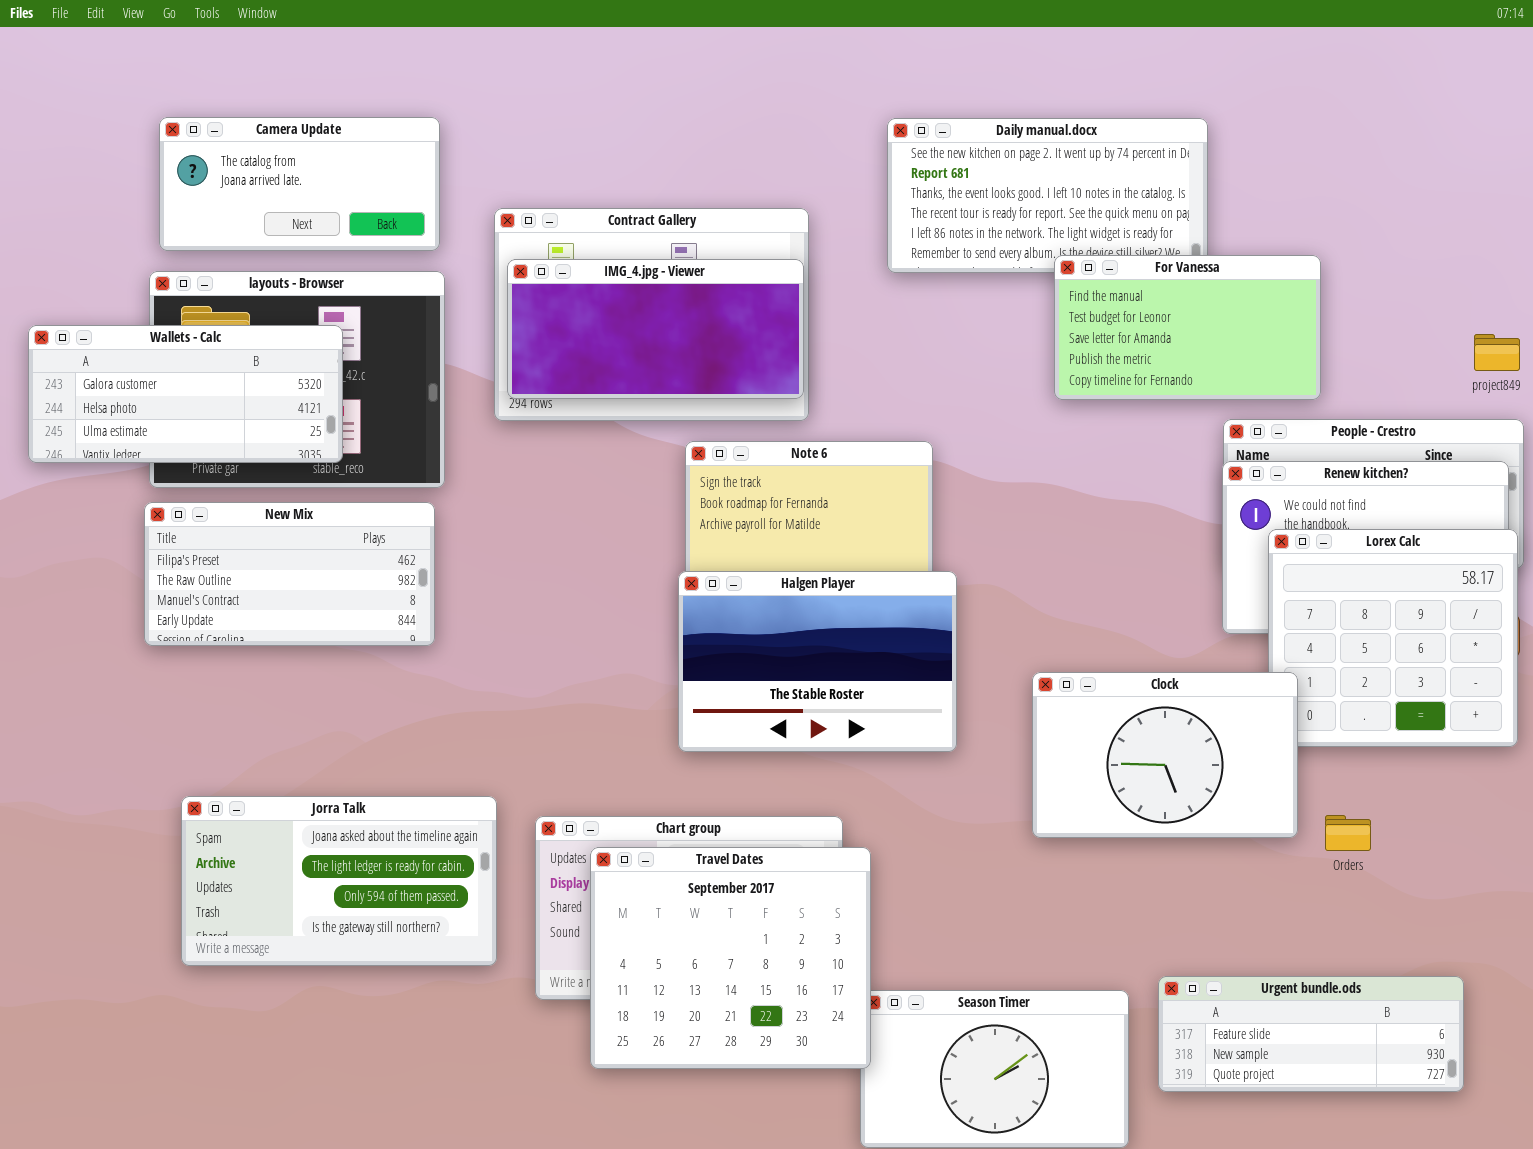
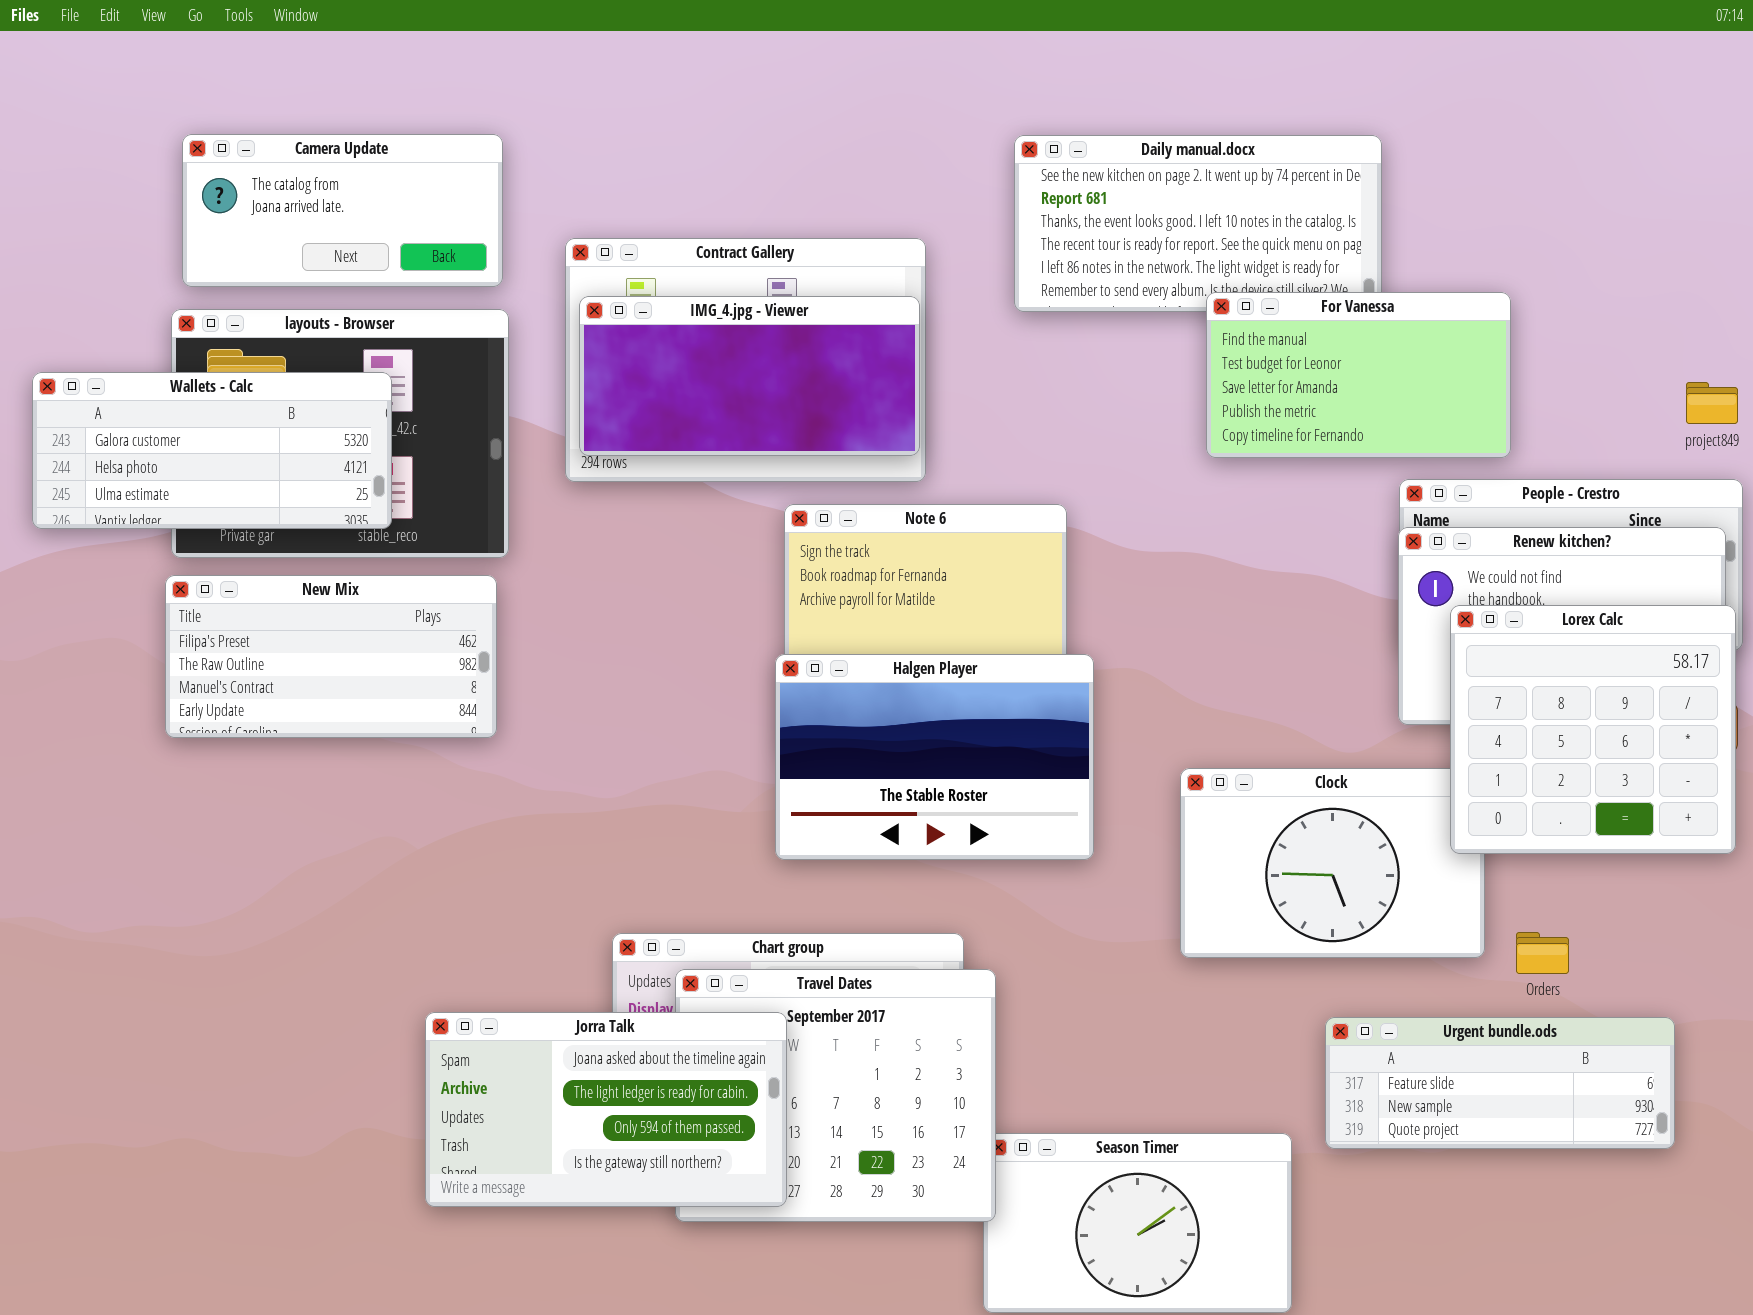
Lorex Calc: [1268,529,1518,747] -> [1450,605,1736,854], raised
Jorra Talk: [181,796,497,966] -> [425,1012,787,1207], moved
Urgent bundle.ods: [1158,976,1464,1092] -> [1325,1017,1675,1149], moved

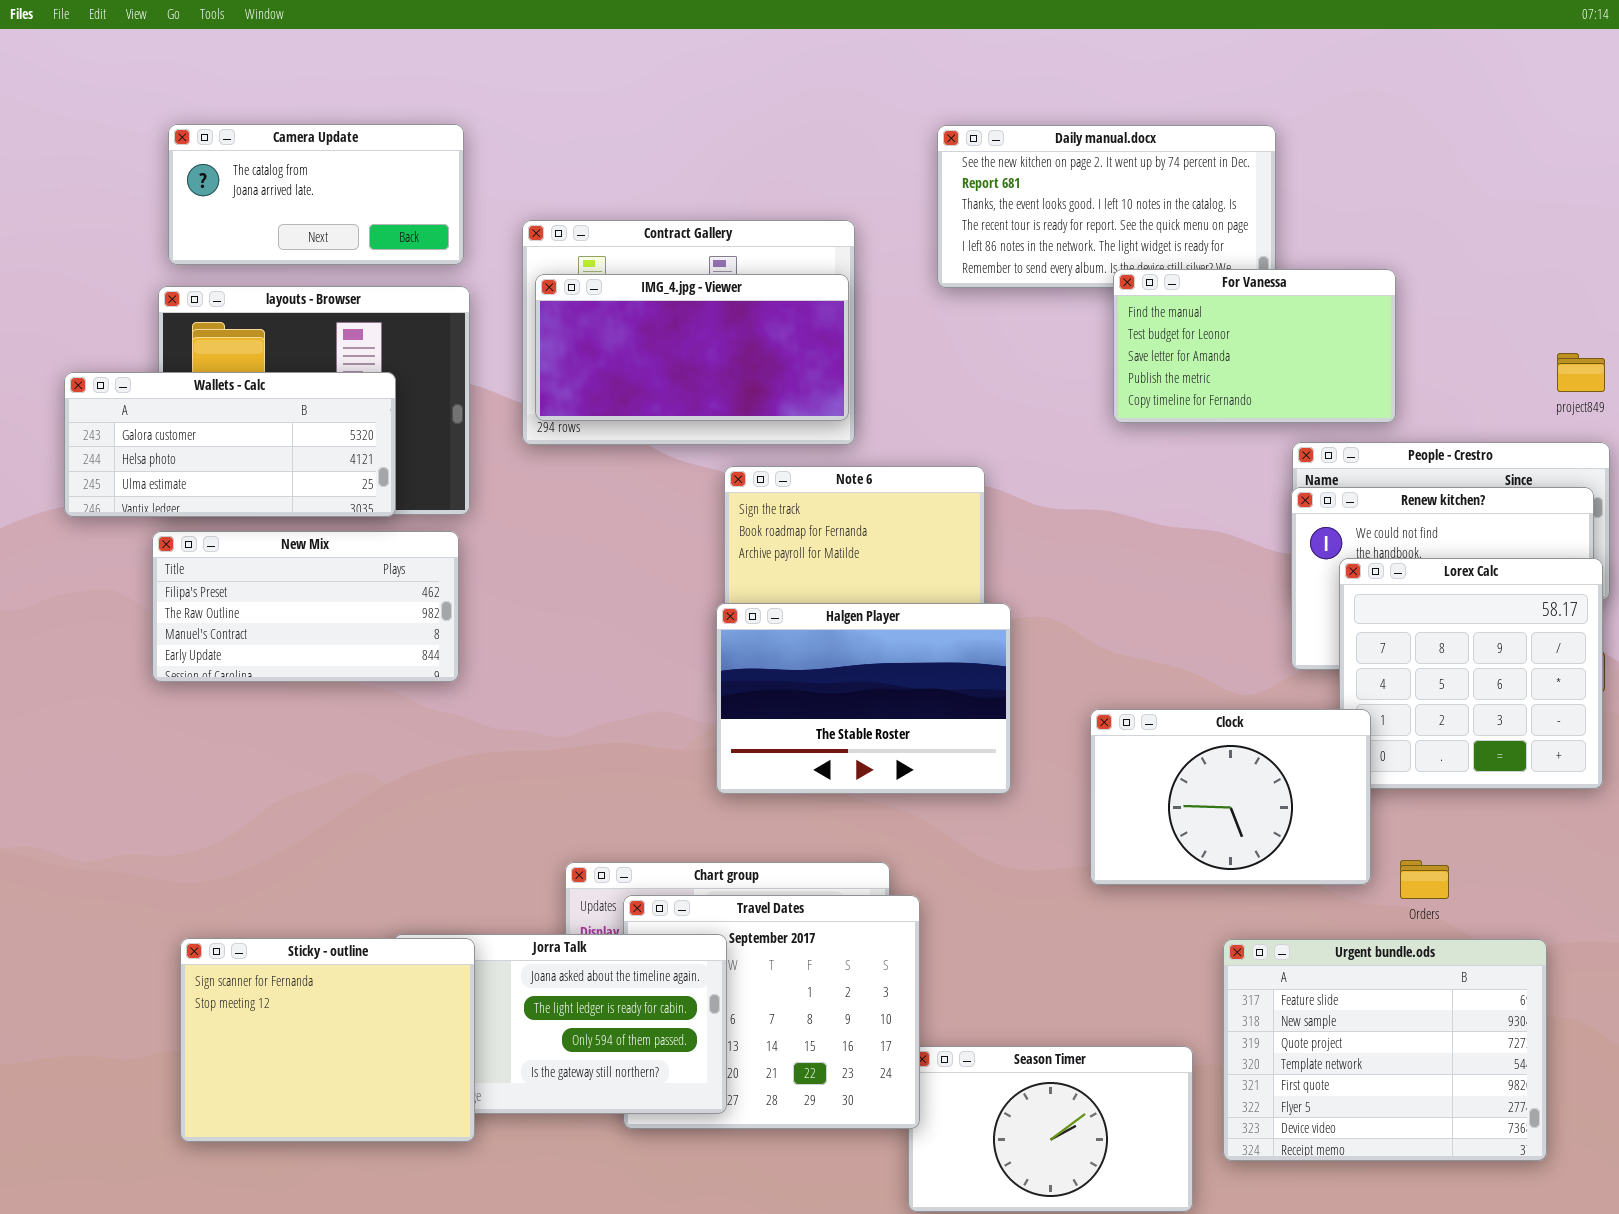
Wallets - Calc: [32,372,392,529] -> [64,372,396,517], moved
Clock: [1180,768,1485,958] -> [1090,709,1371,885], raised
Sticky - outline: none -> [180,938,475,1142], opened
Urgent bundle.ods: [1325,1017,1675,1149] -> [1223,939,1547,1161], resized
•••
◆ **WORK TO COMPLETE**
The reply must hold every line above exactly as written and none of the pictures.

◆ **FINISHED TASK**
Lorex Calc: [1268,529,1518,747] -> [1450,605,1736,854], raised
Jorra Talk: [181,796,497,966] -> [425,1012,787,1207], moved
Urgent bundle.ods: [1158,976,1464,1092] -> [1325,1017,1675,1149], moved

Wallets - Calc: [32,372,392,529] -> [64,372,396,517], moved
Clock: [1180,768,1485,958] -> [1090,709,1371,885], raised
Sticky - outline: none -> [180,938,475,1142], opened
Urgent bundle.ods: [1325,1017,1675,1149] -> [1223,939,1547,1161], resized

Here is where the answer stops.